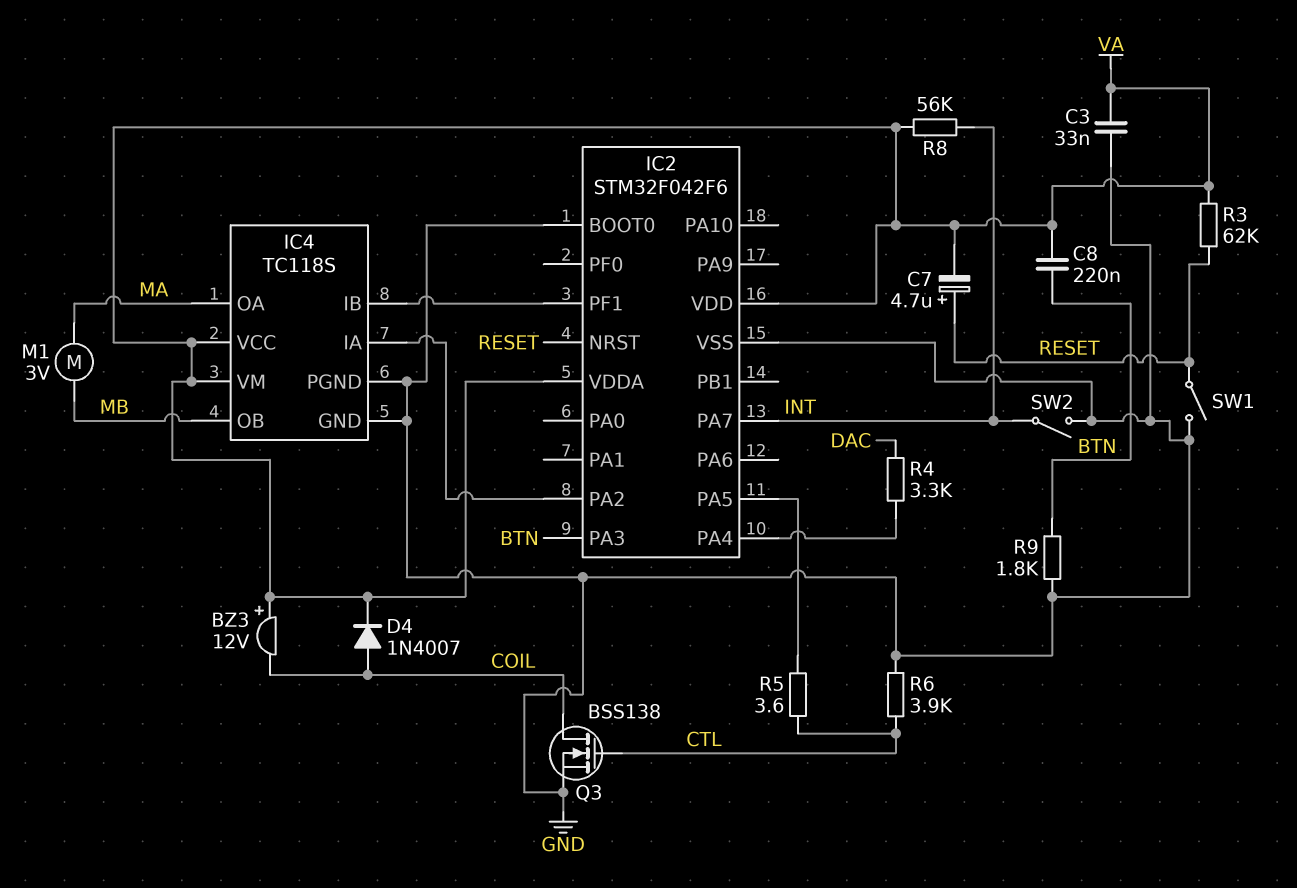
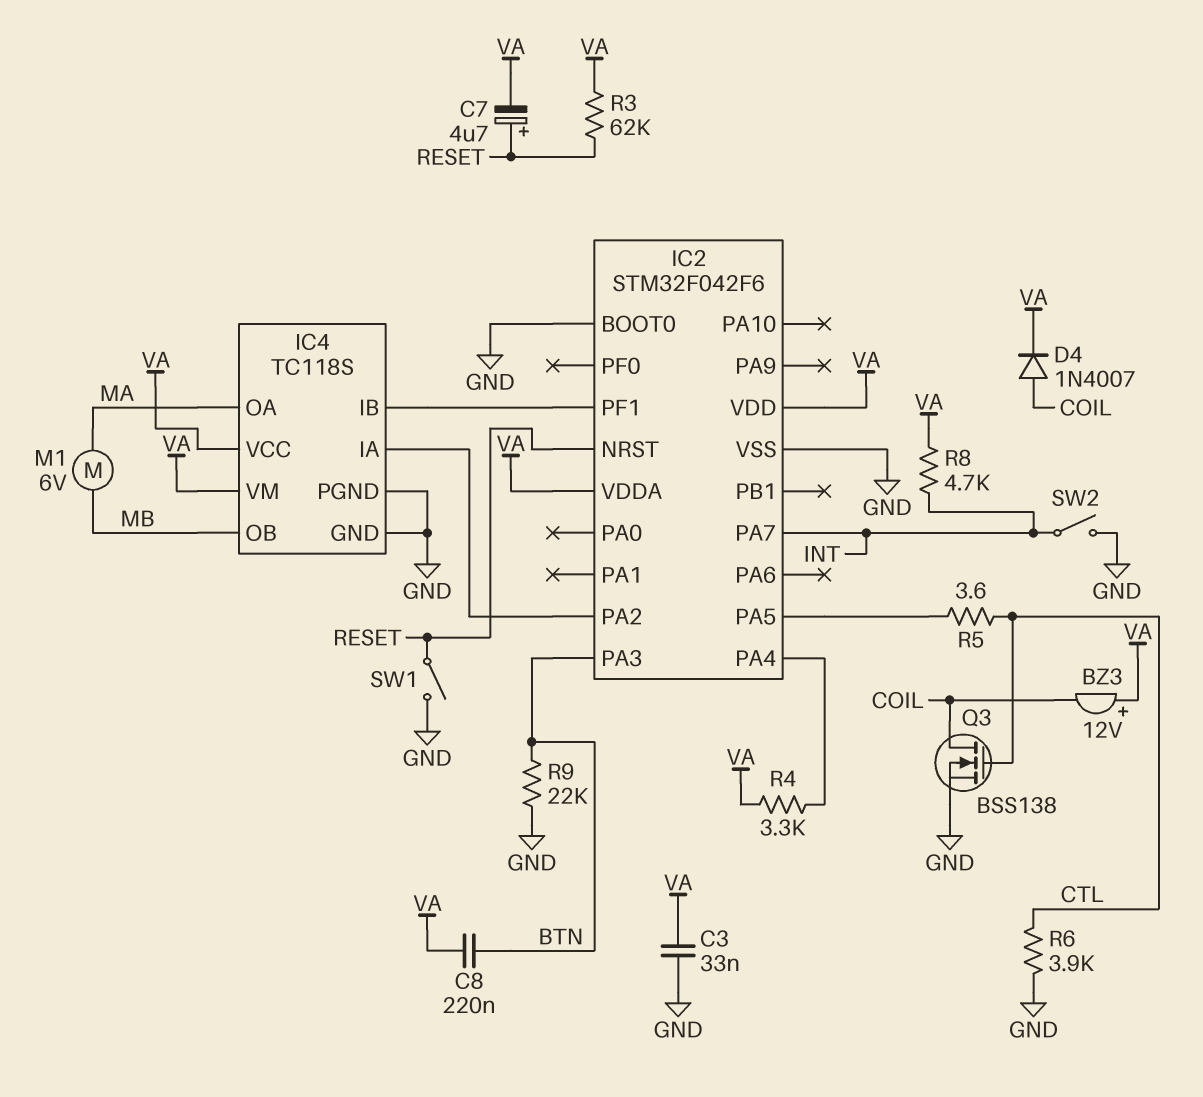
M1: motor 3V (MA, MB) -> motor 6V (MA, MB)
R4: 3.3k (DAC, IC2/PA4) -> 3.3k (IC2/PA4, VA)
R8: 56k (INT, VA) -> 4.7k (INT, VA)
R9: 1.8k (BTN, GND) -> 22k (BTN, GND)

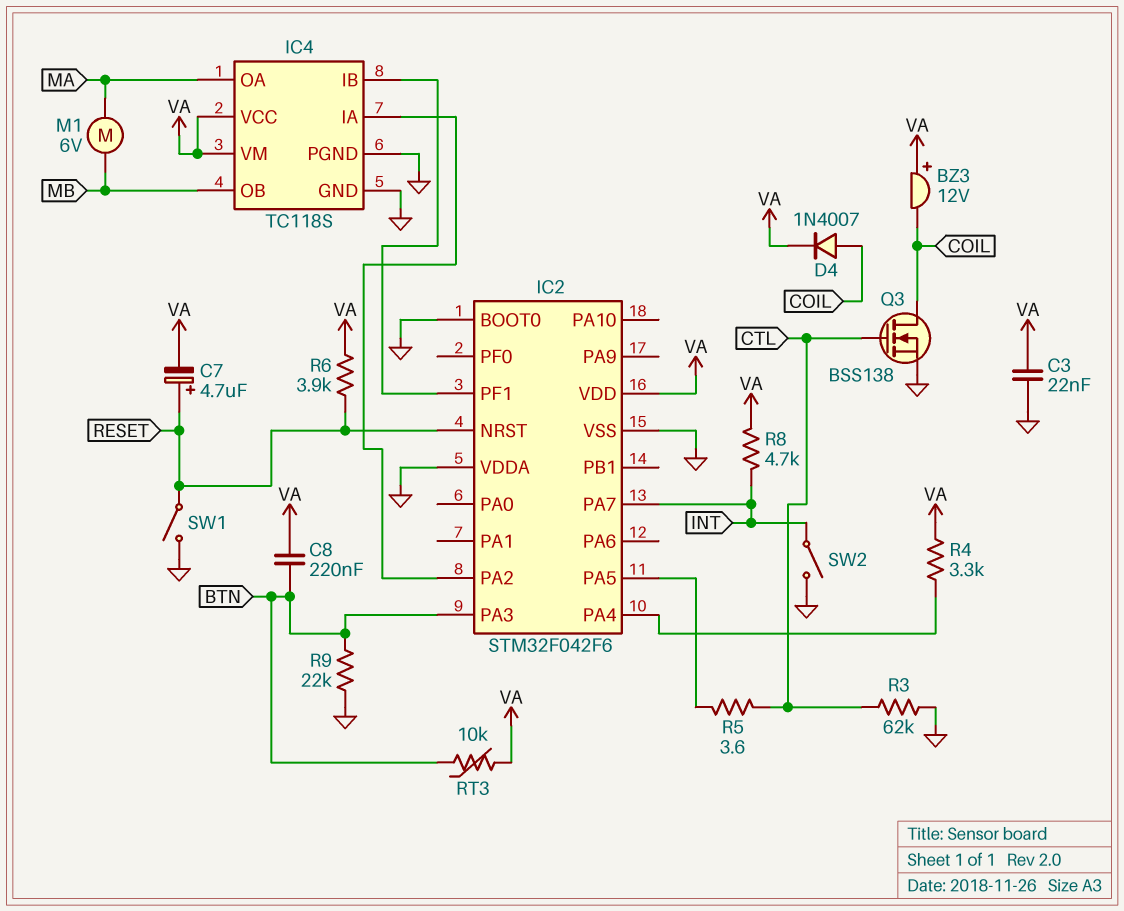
C3: 33nF (GND, VA) -> 22nF (GND, VA)
IC2 pin VDDA: VA -> GND
R3: 62k (RESET, VA) -> 62k (CTL, GND)
R6: 3.9k (CTL, GND) -> 3.9k (RESET, VA)
RT3: none -> 10k (BTN, VA)

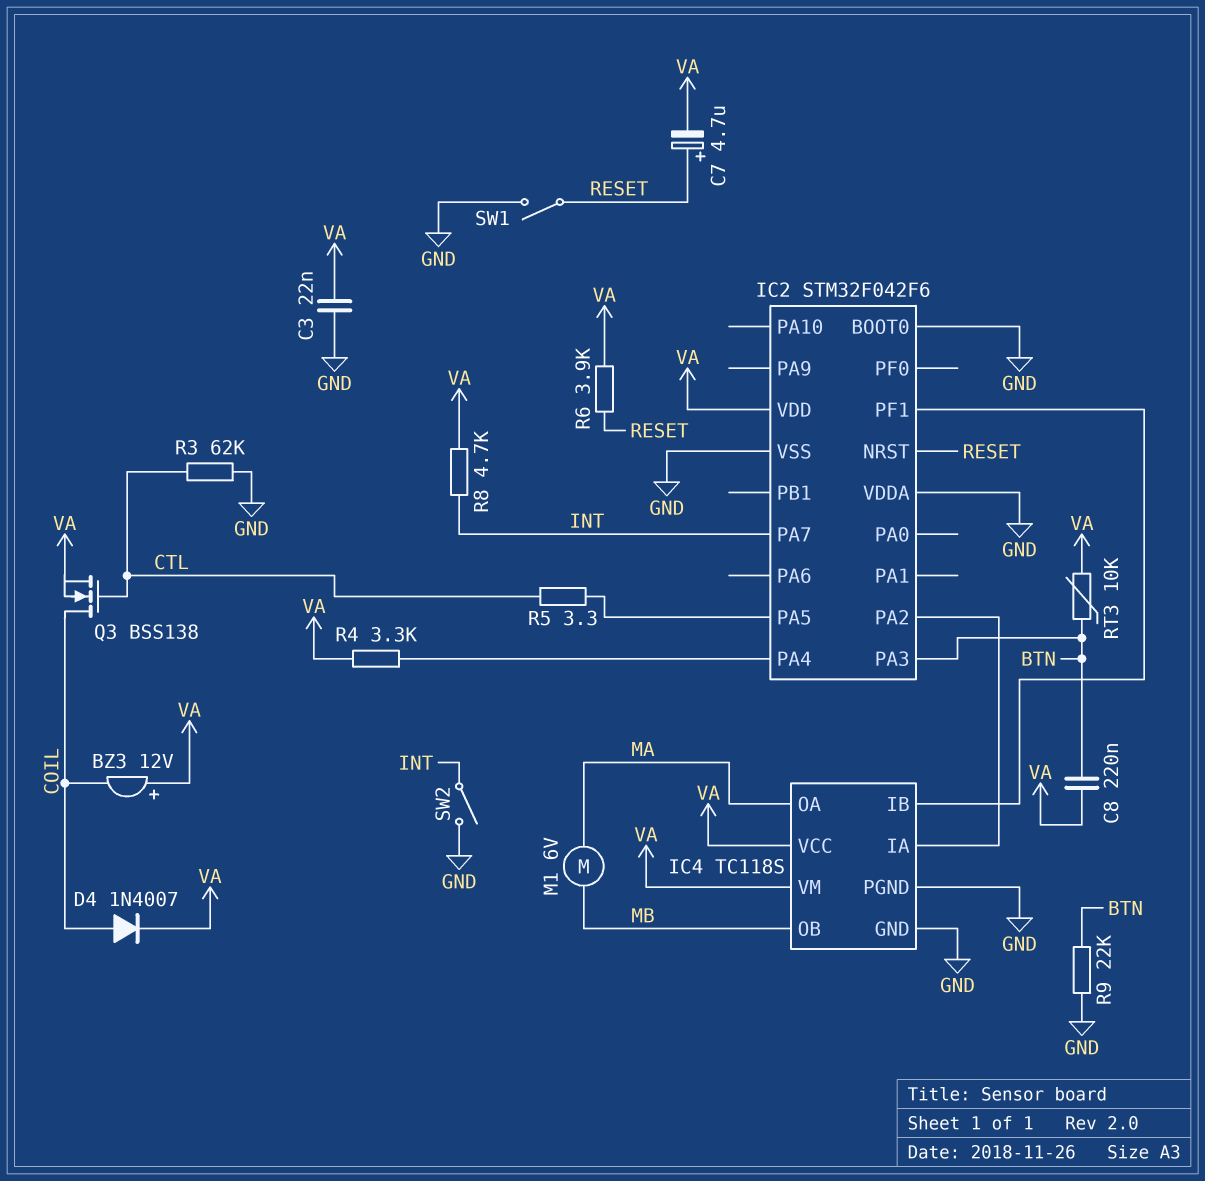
Q3: NMOS BSS138 (G CTL, D COIL, S GND) -> NMOS BSS138 (G CTL, D COIL, S VA)
R5: 3.6 (CTL, IC2/PA5) -> 3.3 (CTL, IC2/PA5)

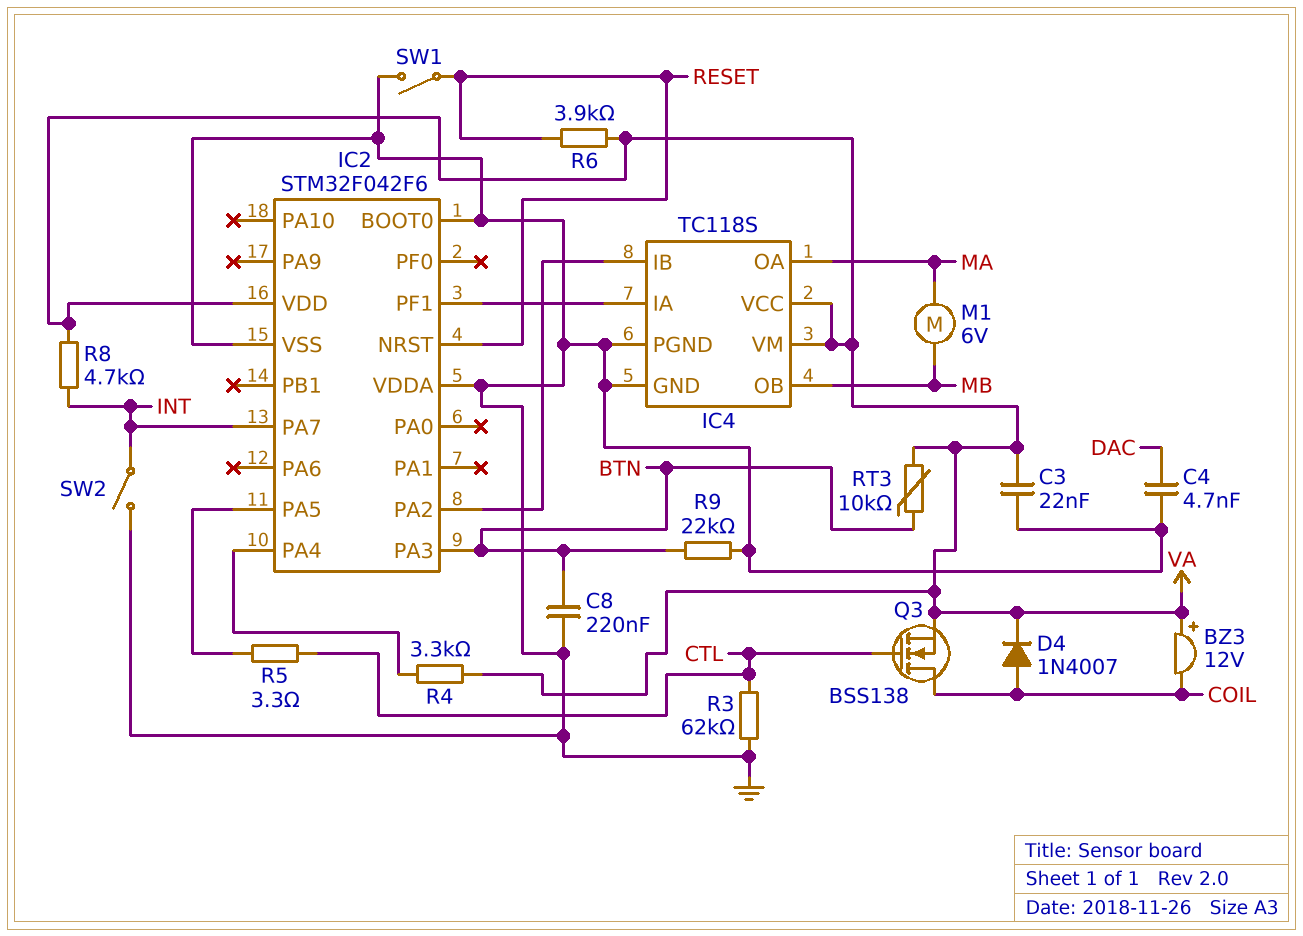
C4: none -> 4.7nF (DAC, GND)
C7: 4.7uF (plus RESET, minus VA) -> none
C8: 220nF (BTN, VA) -> 220nF (BTN, GND)
IC4 pin IA: IC2/PA2 -> IC2/PF1
IC4 pin IB: IC2/PF1 -> IC2/PA2

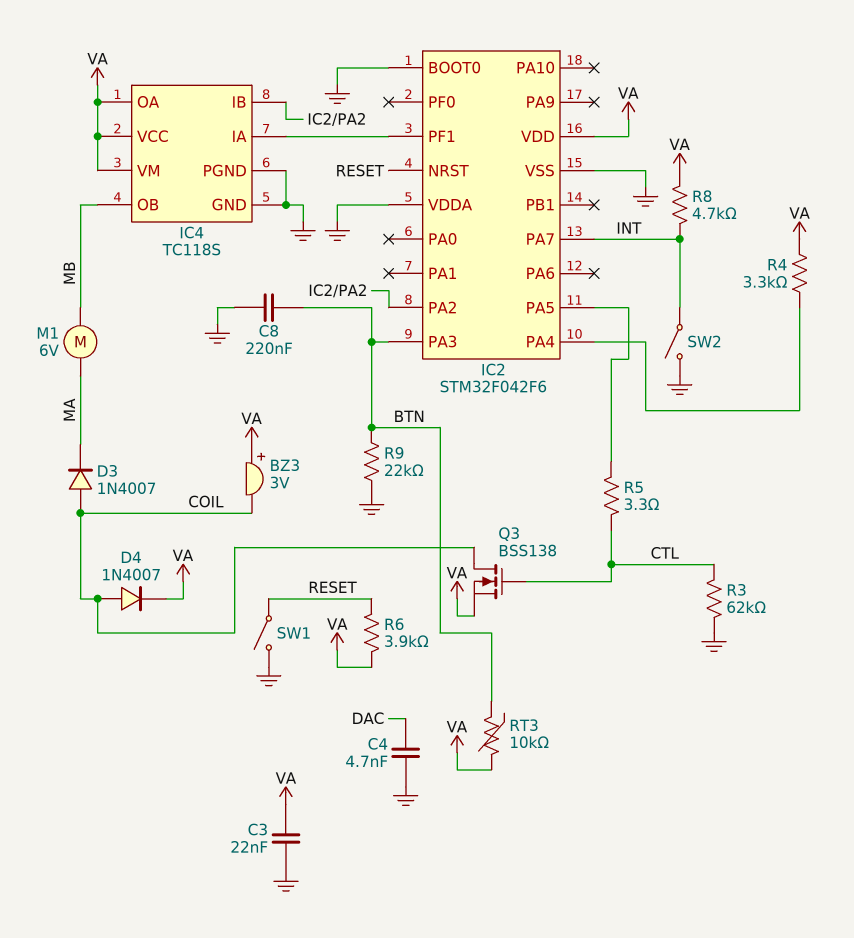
BZ3: buzzer 12V (plus VA, minus COIL) -> buzzer 3V (plus VA, minus COIL)
D3: none -> diode 1N4007 (A COIL, K MA)
IC4 pin OA: MA -> VA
---*---
- **Brief**:
Go back to the line that contains "C8: 220nF (BTN, VA) -> 220nF (BTN, GND)" and copy it, along with each line after it through the end of the listing above, exactly and without pictures.

- **Finished task**:
C8: 220nF (BTN, VA) -> 220nF (BTN, GND)
IC4 pin IA: IC2/PA2 -> IC2/PF1
IC4 pin IB: IC2/PF1 -> IC2/PA2

BZ3: buzzer 12V (plus VA, minus COIL) -> buzzer 3V (plus VA, minus COIL)
D3: none -> diode 1N4007 (A COIL, K MA)
IC4 pin OA: MA -> VA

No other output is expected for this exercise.